[Recorded data]
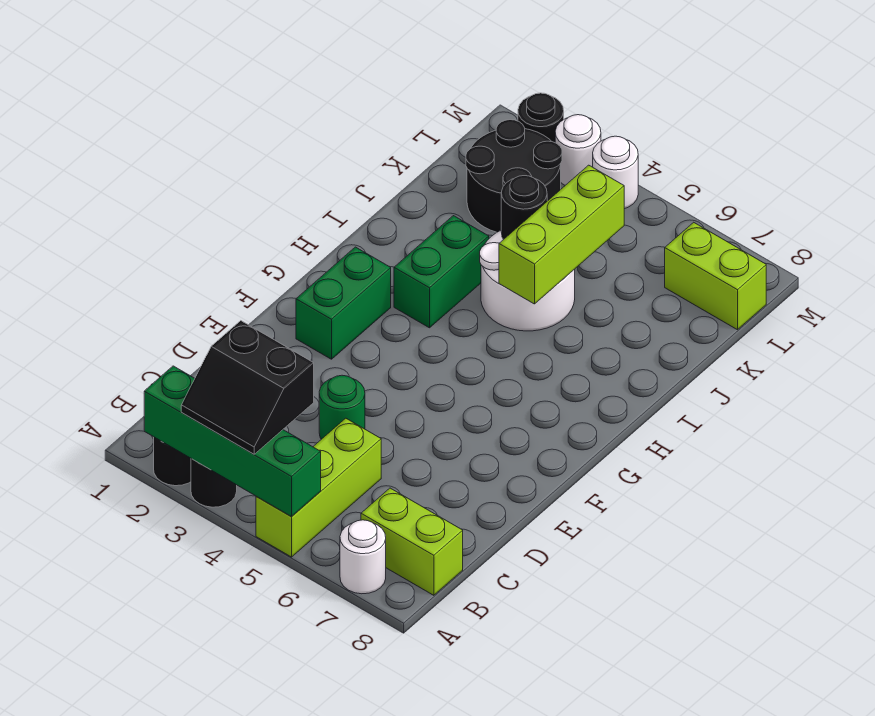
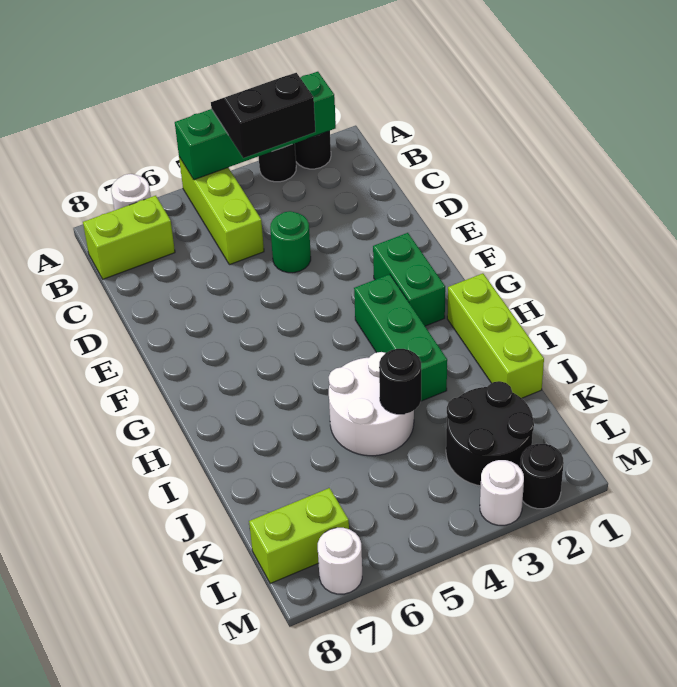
green brick H3:I3 level 1 -> green brick G3:I3 level 1
lime brick I5:K5 level 2 -> lime brick H1:J1 level 1
white round brick M4 level 1 -> white round brick M7 level 1

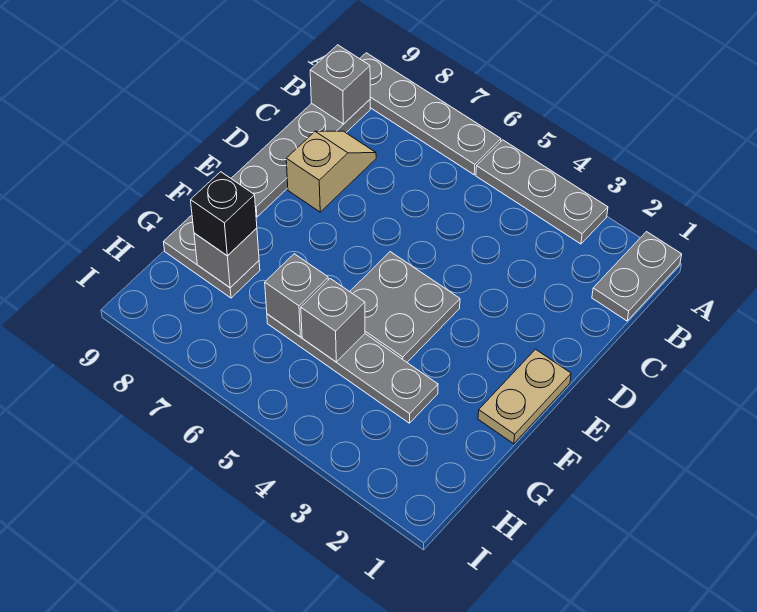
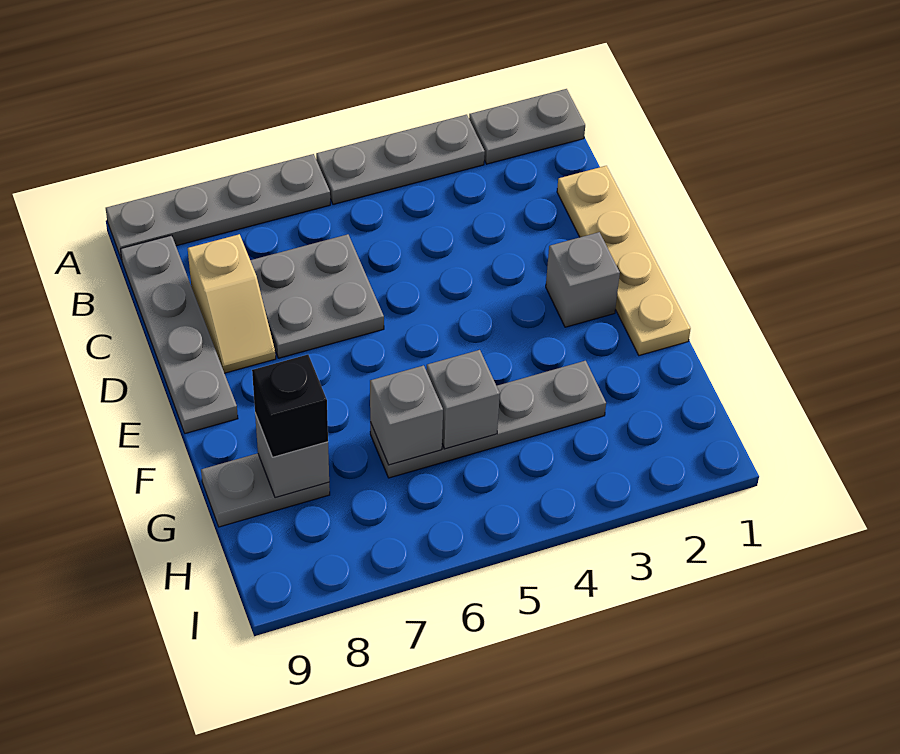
grey plate A1:B1 level 1 -> grey plate A1:A2 level 1
grey brick B9 level 2 -> grey brick E2 level 1
tan slope C8:D8 level 1 top D -> tan slope C8:D8 level 1 top C
tan plate E1:F1 level 1 -> tan plate C1:F1 level 1
grey plate E4:F5 level 1 -> grey plate C6:D7 level 1

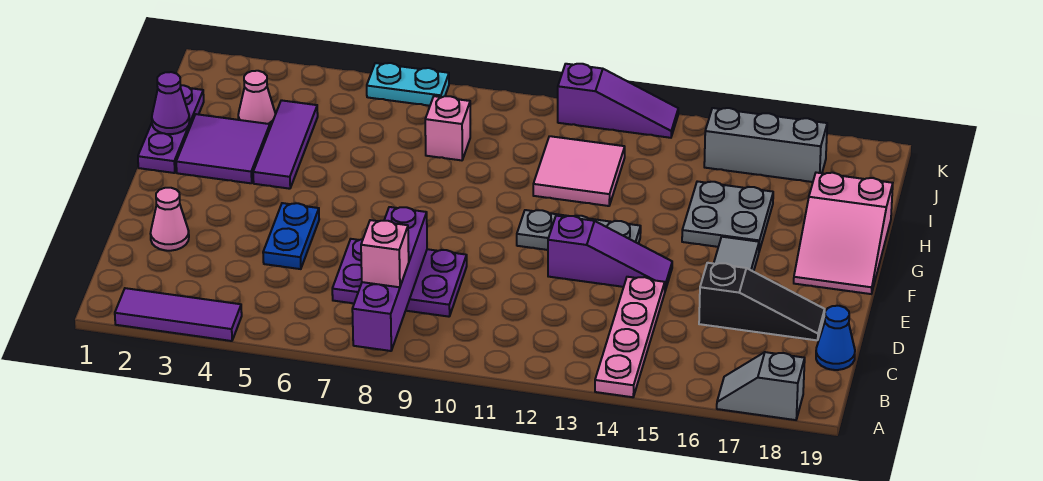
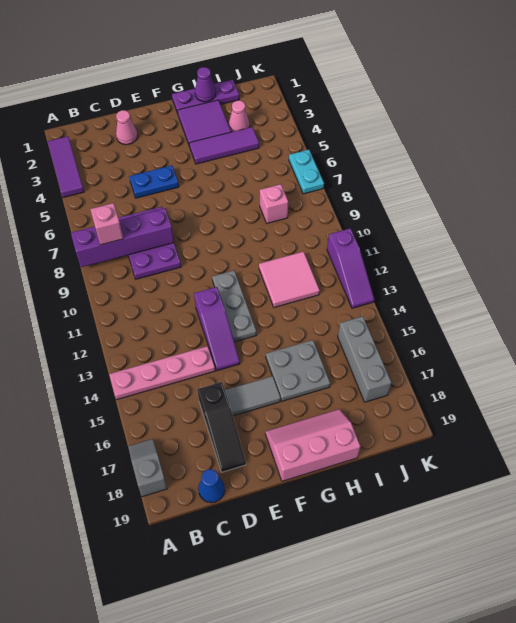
pink slope F18:H19 level 1 top H -> pink slope F18:H19 level 1 top 19

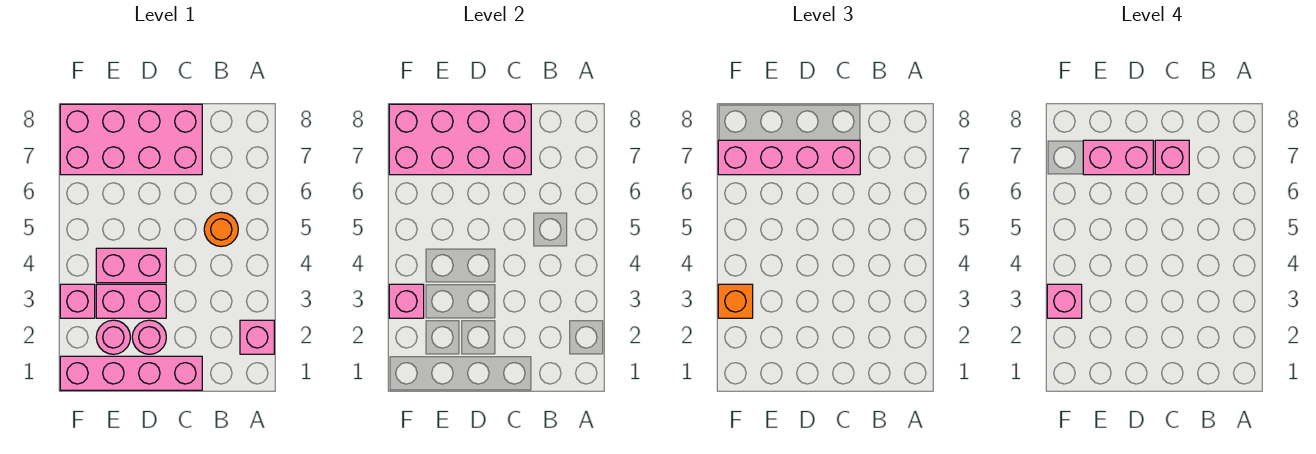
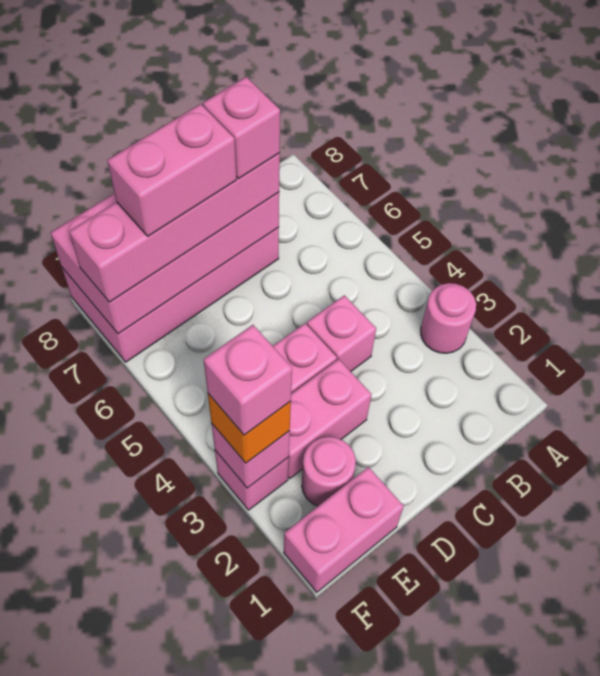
pink brick A2 level 1 -> pink brick C4 level 1
orange round brick B5 level 1 -> none
pink brick C1:F1 level 1 -> pink brick E1:F1 level 1
pink round brick D2 level 1 -> pink round brick A3 level 1

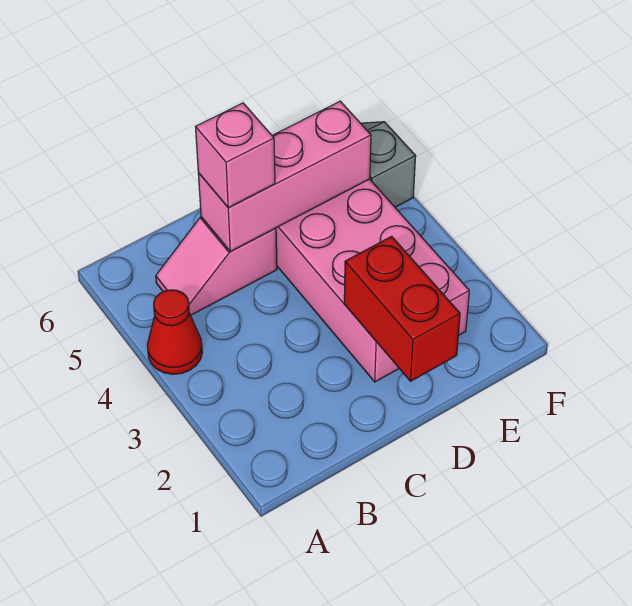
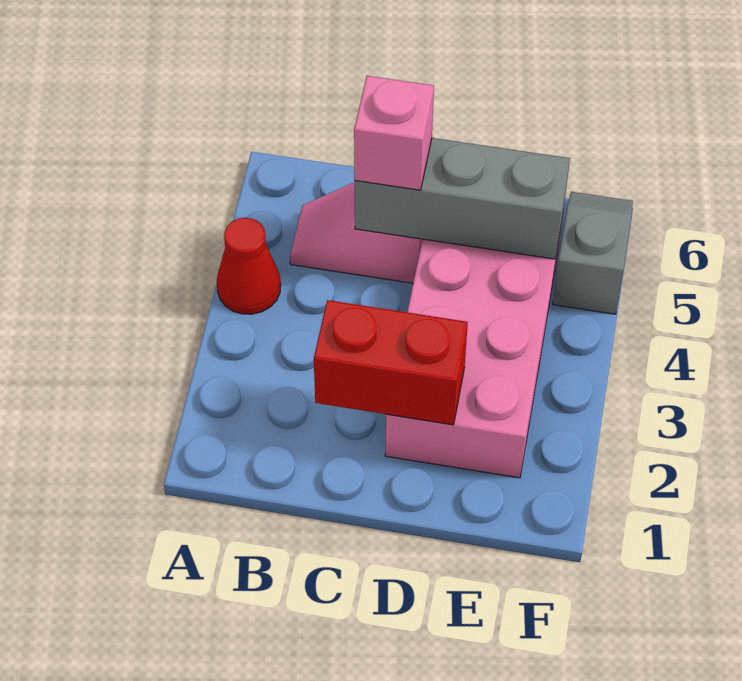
pink brick C5:E5 level 2 -> grey brick C5:E5 level 2
red brick D1:D2 level 2 -> red brick C2:D2 level 2

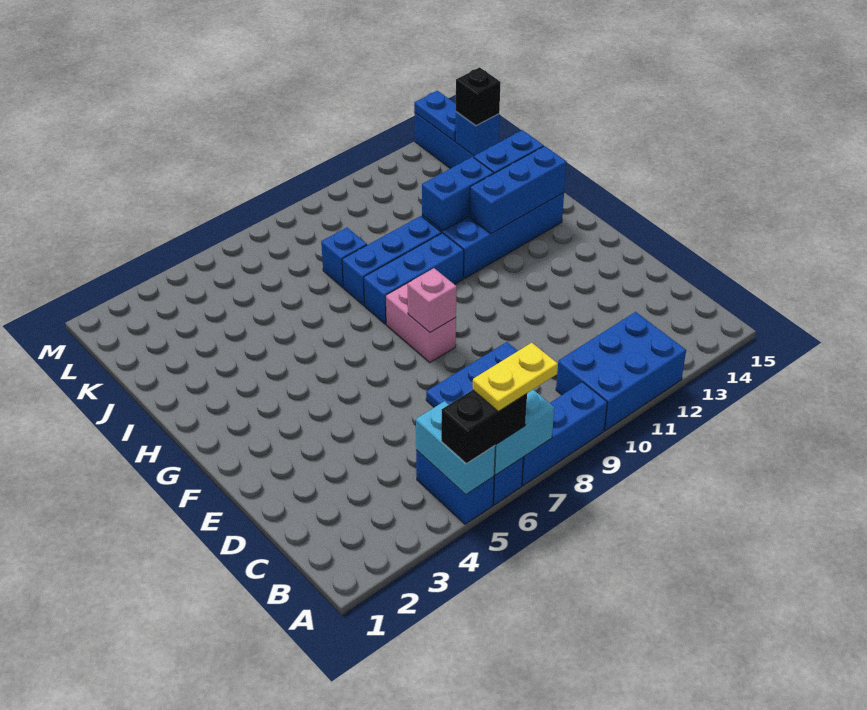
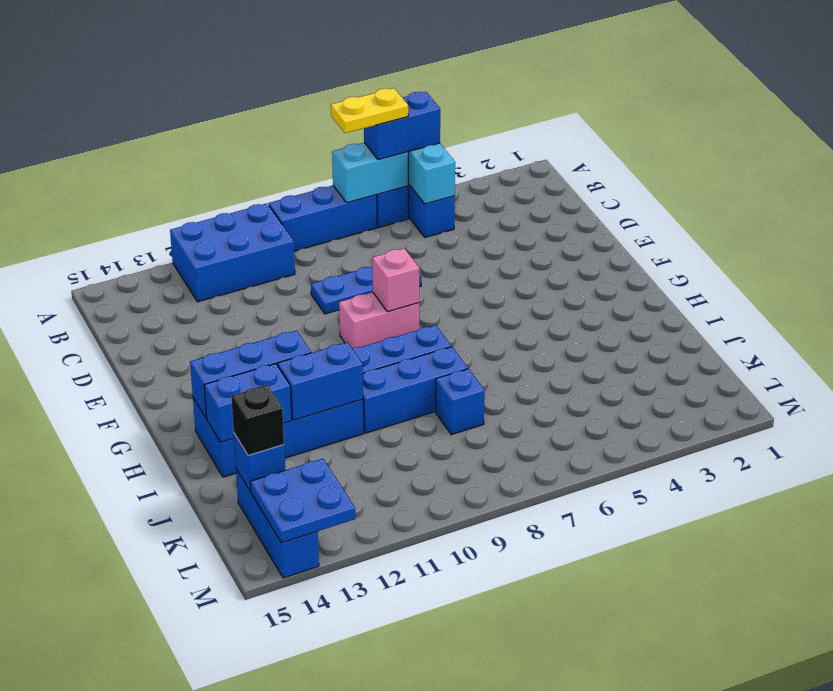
black brick A5:A6 level 3 -> blue brick A5:A6 level 3
pink brick F8:G8 level 1 -> pink brick F8:F9 level 1
blue plate L14:M14 level 2 -> blue plate L13:M14 level 2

# What you should do:
Copy exactly and only this span: the line with "orange round brick B5 level 1 -> none" through the final line of the entries, both ends included, with the pictures left out.

# Output for this task:
orange round brick B5 level 1 -> none
pink brick C1:F1 level 1 -> pink brick E1:F1 level 1
pink round brick D2 level 1 -> pink round brick A3 level 1

pink brick C5:E5 level 2 -> grey brick C5:E5 level 2
red brick D1:D2 level 2 -> red brick C2:D2 level 2

black brick A5:A6 level 3 -> blue brick A5:A6 level 3
pink brick F8:G8 level 1 -> pink brick F8:F9 level 1
blue plate L14:M14 level 2 -> blue plate L13:M14 level 2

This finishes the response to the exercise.